_ASSIGNMENT_
From the data below, repeat exactly the lines from the line with "D2: LED (A GND, K W15) -> LED (A GND, K W19)" to the line with "IC2 pin out: W5 -> W19", both included.

____ DATA SECTION

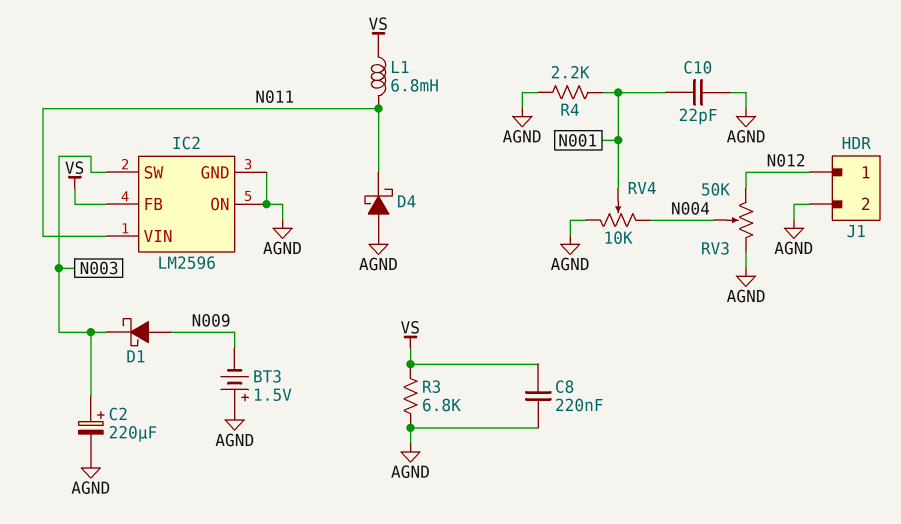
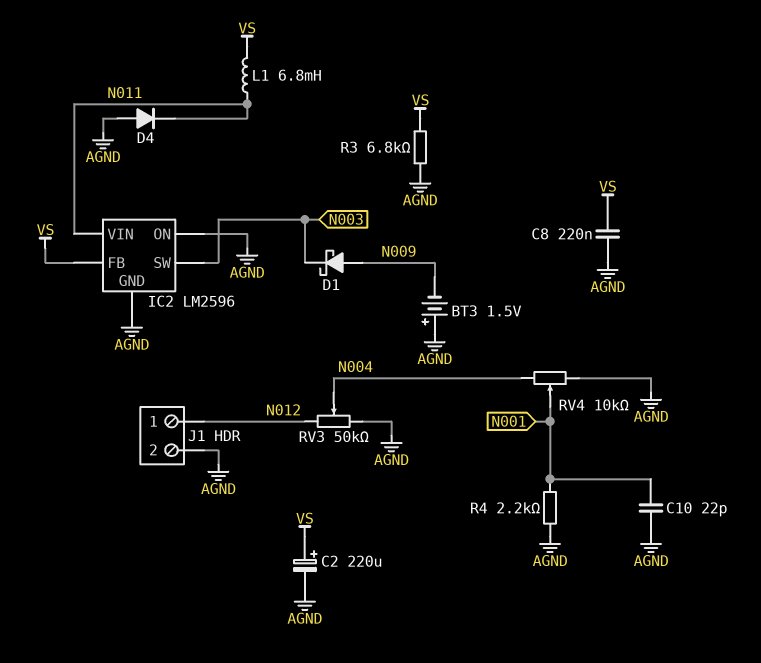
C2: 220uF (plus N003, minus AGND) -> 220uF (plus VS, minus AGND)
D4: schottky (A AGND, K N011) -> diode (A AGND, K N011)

________
____ DATA SECTION

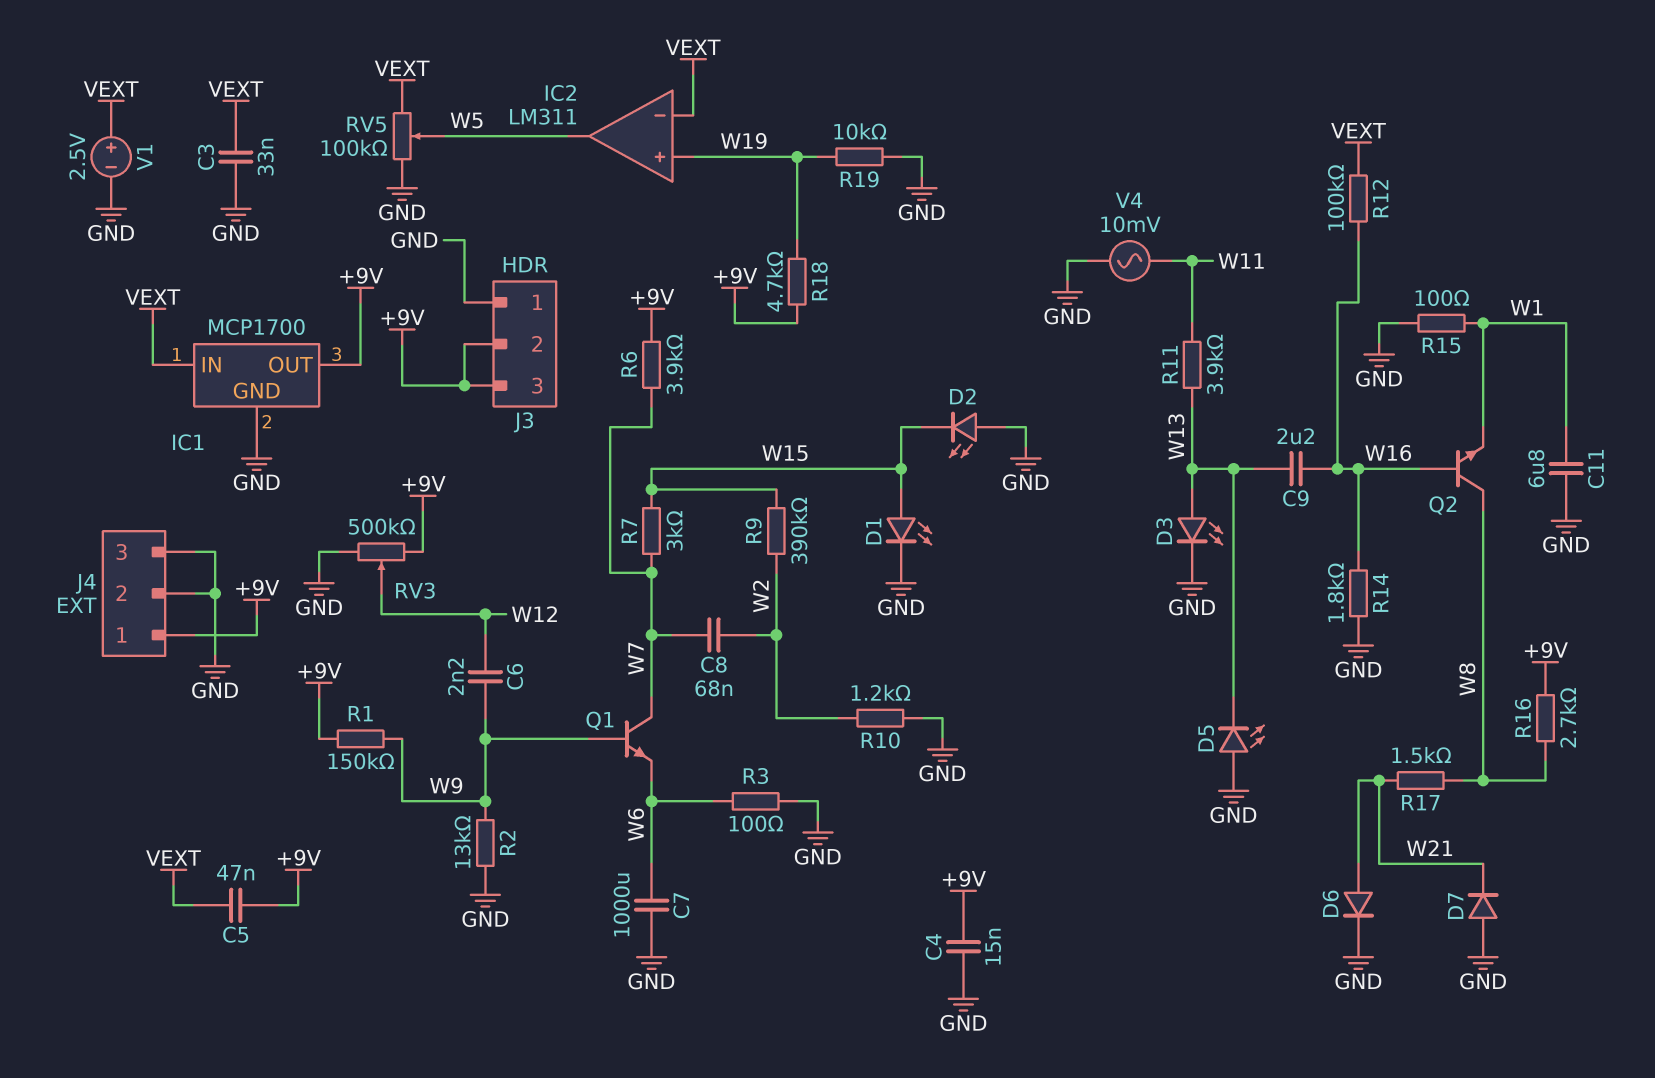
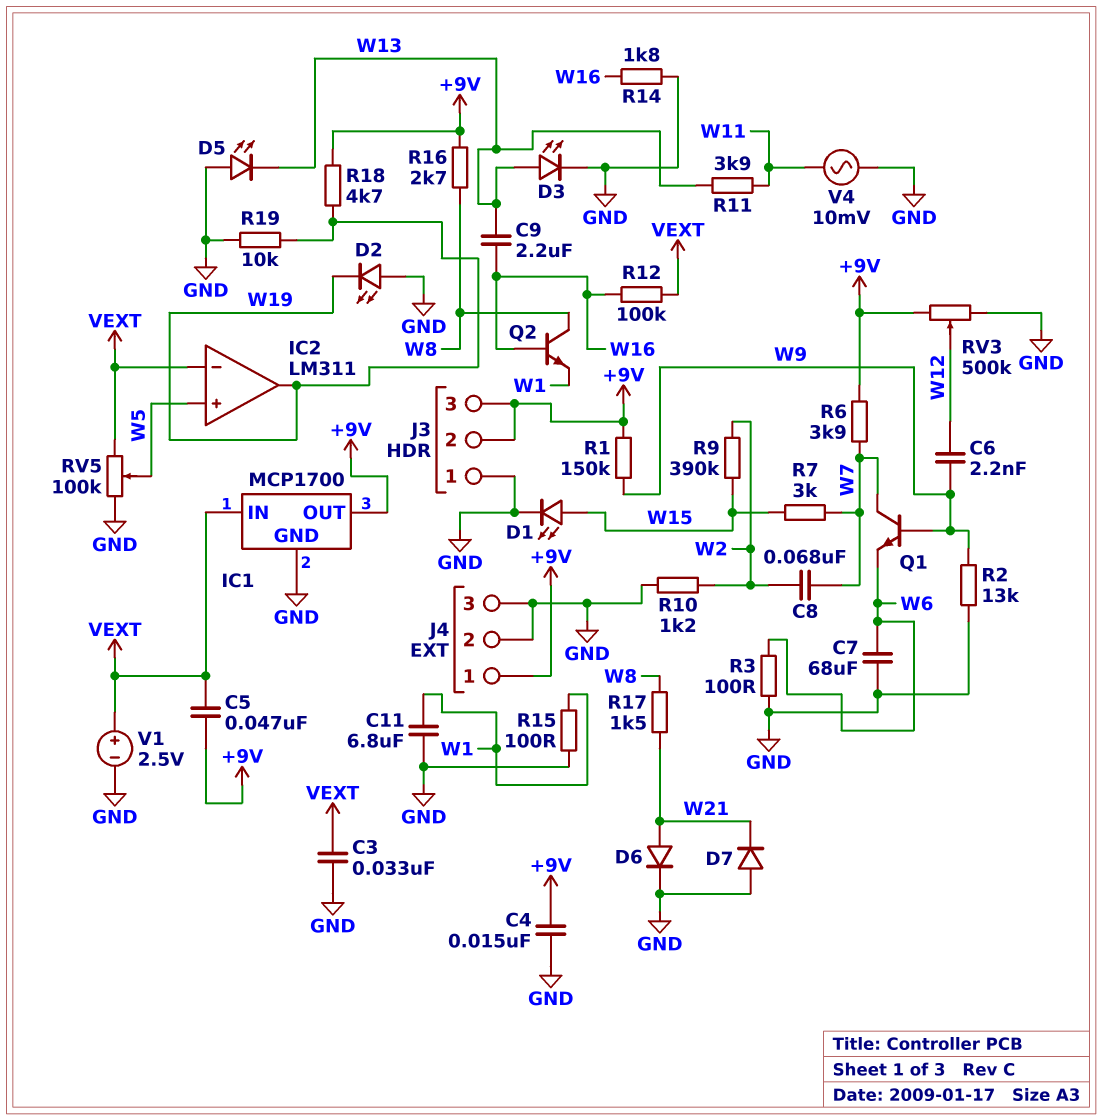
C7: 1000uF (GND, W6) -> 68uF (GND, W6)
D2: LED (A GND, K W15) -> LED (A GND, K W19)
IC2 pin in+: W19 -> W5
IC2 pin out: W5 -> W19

________

_YOUR RESPONSE_
D2: LED (A GND, K W15) -> LED (A GND, K W19)
IC2 pin in+: W19 -> W5
IC2 pin out: W5 -> W19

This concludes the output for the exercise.